* WHAT NEEDS TO BE DONE: Your task is to repeat exactly the lines below between the line holding "(342, 108) = (159, 218): red" and the line holding "(379, 244) = (316, 283): red", inclusive, and only those.

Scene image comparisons
________________________________________
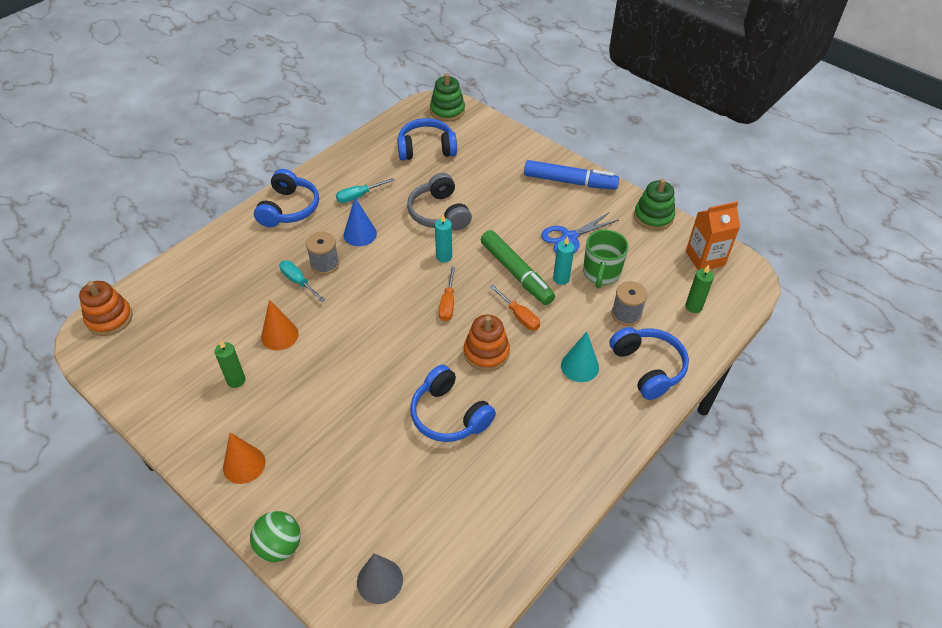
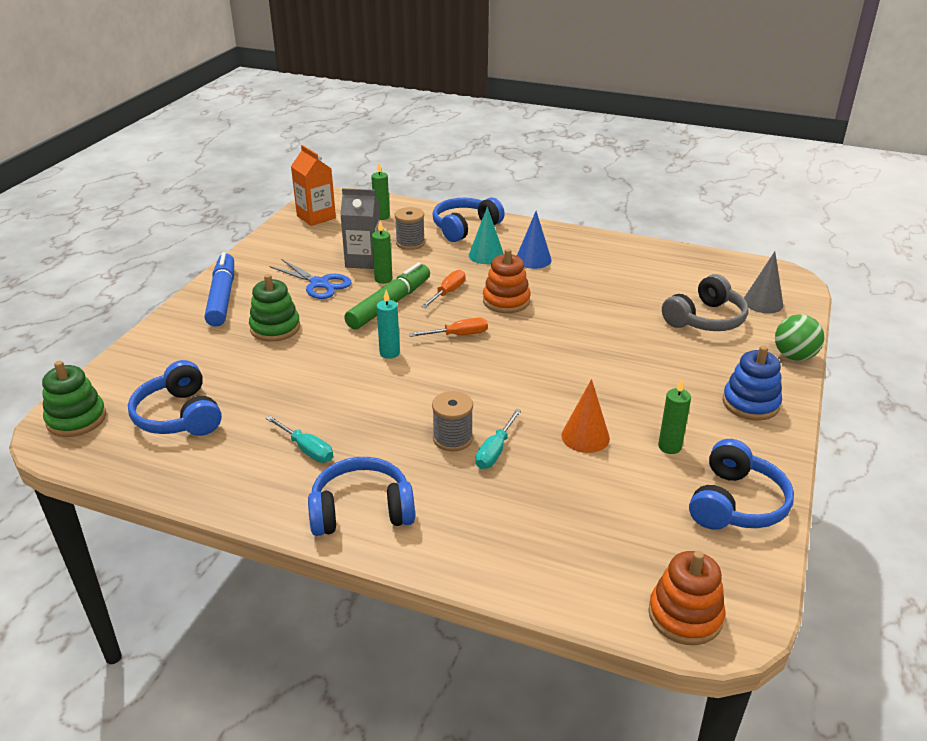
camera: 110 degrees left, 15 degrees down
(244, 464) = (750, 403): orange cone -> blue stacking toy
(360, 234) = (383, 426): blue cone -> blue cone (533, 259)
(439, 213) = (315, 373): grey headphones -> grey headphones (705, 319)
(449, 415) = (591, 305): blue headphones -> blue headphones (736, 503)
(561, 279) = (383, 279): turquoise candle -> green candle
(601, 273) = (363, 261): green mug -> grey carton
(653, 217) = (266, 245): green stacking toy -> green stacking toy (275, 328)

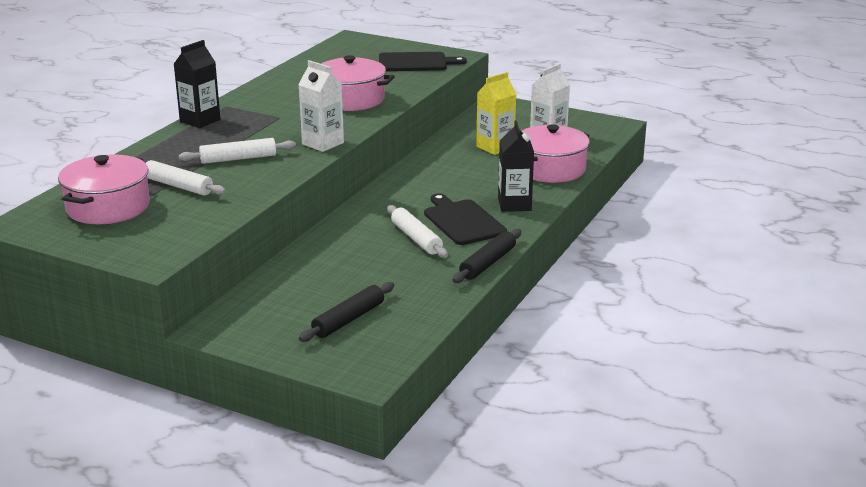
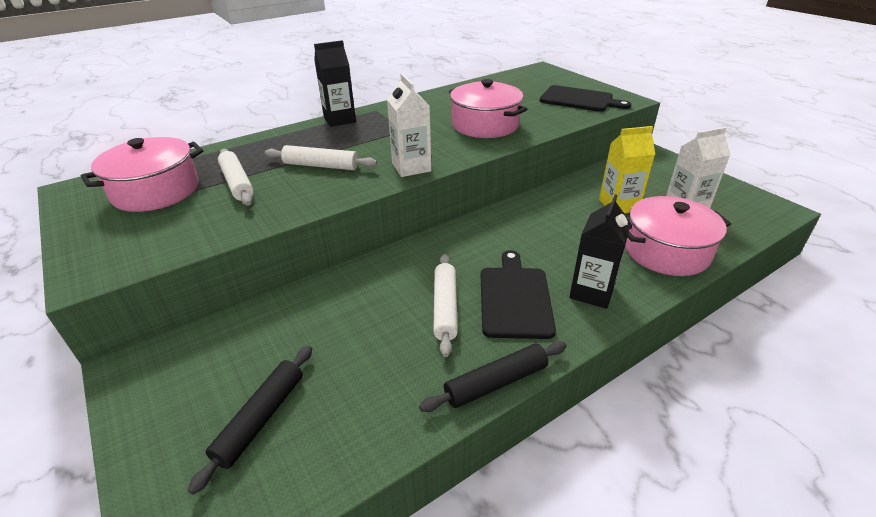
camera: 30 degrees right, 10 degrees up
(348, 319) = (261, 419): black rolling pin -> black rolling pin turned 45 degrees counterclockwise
________________________________________
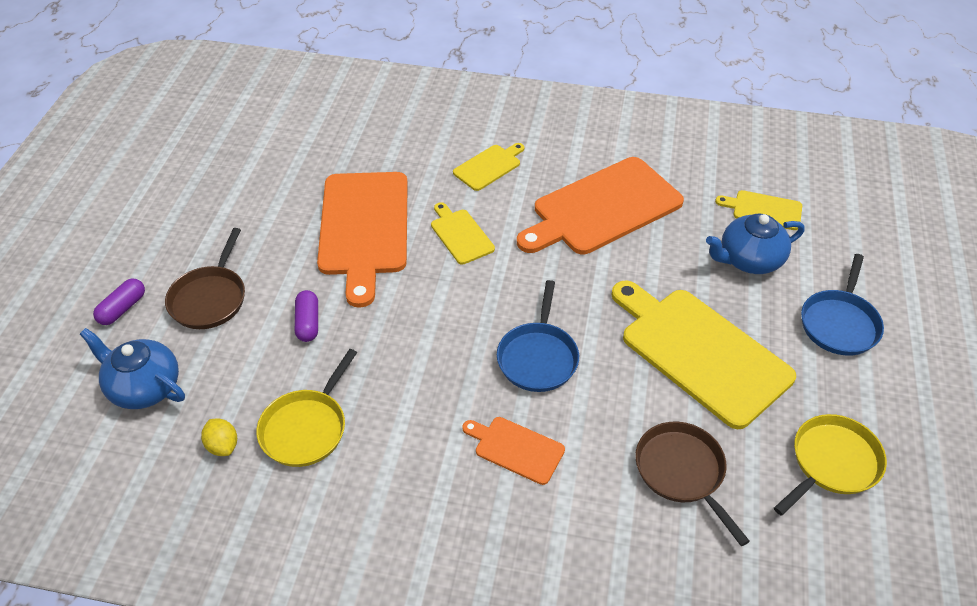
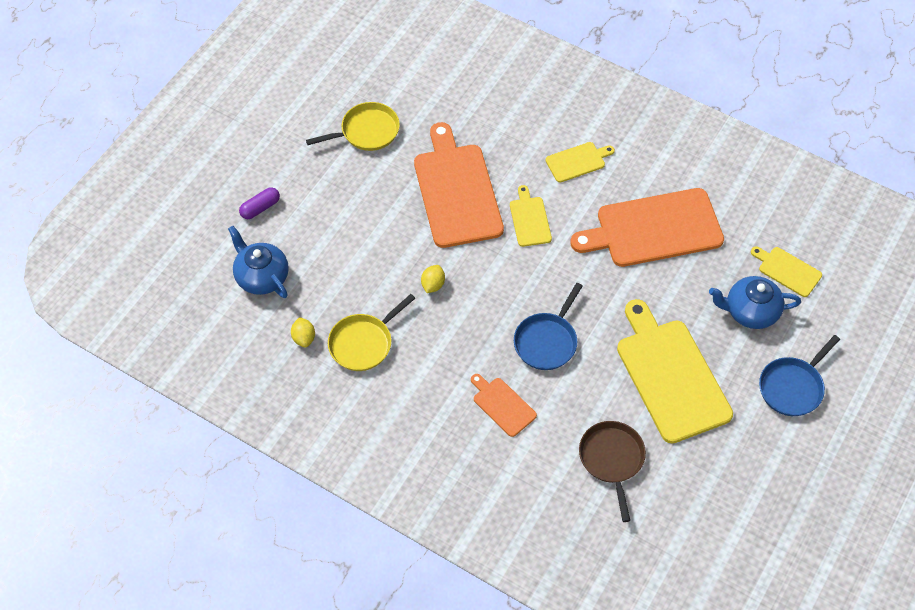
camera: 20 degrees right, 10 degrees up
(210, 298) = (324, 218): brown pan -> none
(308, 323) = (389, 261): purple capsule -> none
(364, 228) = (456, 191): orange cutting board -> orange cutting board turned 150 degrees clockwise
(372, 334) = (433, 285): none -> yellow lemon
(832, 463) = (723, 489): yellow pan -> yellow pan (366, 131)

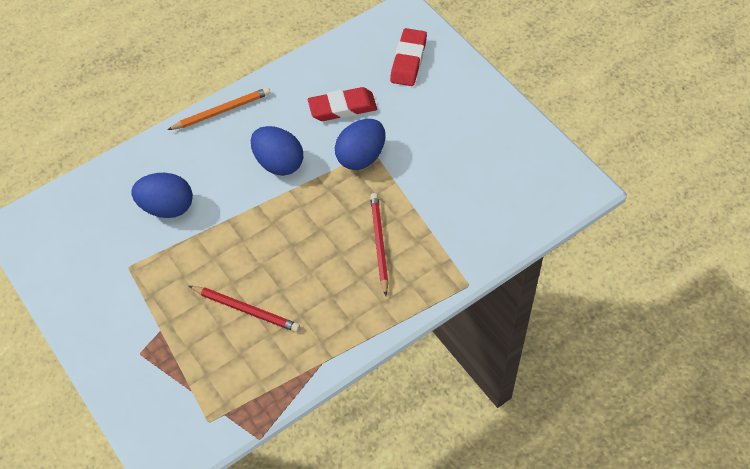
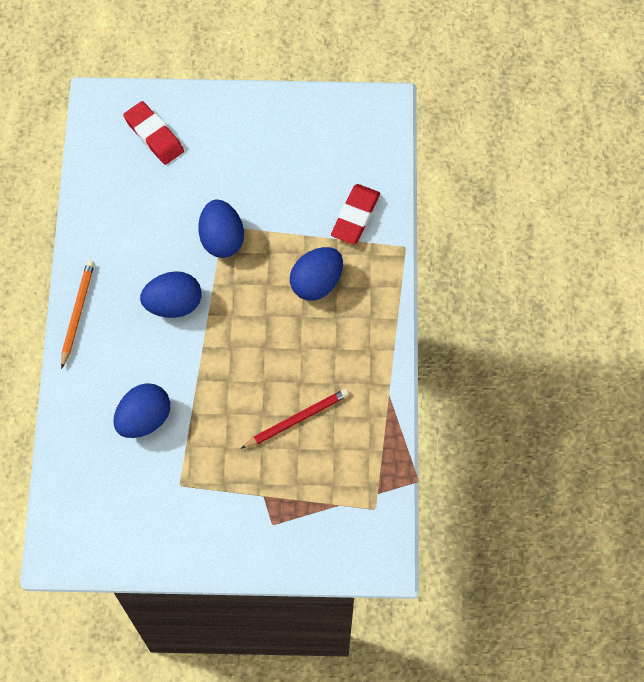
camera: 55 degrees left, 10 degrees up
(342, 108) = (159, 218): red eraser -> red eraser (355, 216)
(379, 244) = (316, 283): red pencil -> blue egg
________________________________________
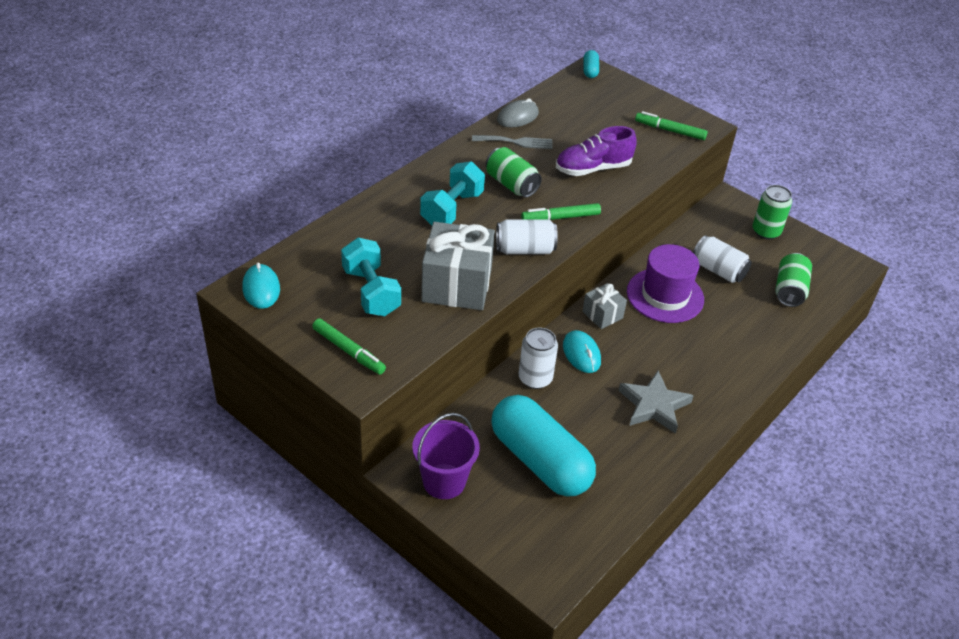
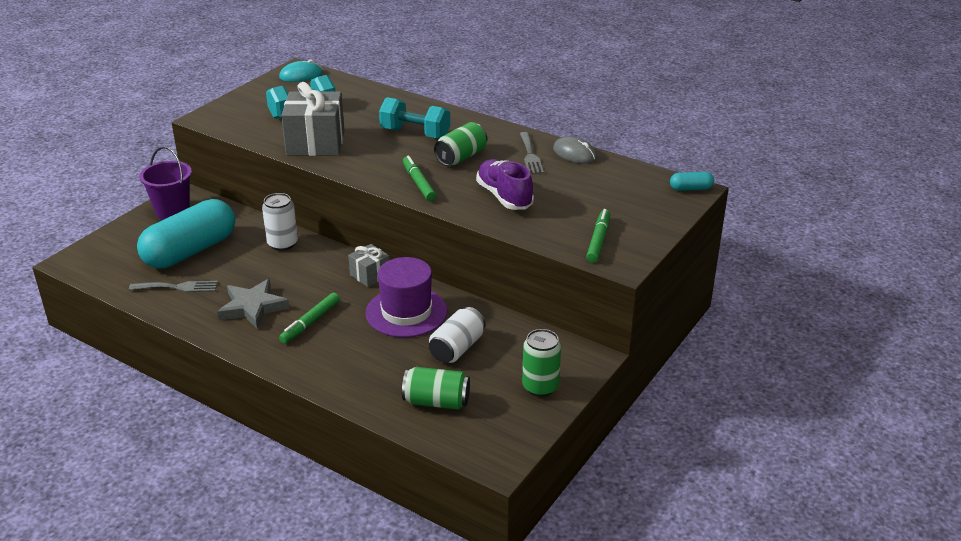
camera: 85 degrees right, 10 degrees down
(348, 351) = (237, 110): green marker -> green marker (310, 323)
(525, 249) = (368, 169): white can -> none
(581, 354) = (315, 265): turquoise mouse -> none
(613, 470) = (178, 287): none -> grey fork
________________________________________
* WRITTEN ANSWER:
(342, 108) = (159, 218): red eraser -> red eraser (355, 216)
(379, 244) = (316, 283): red pencil -> blue egg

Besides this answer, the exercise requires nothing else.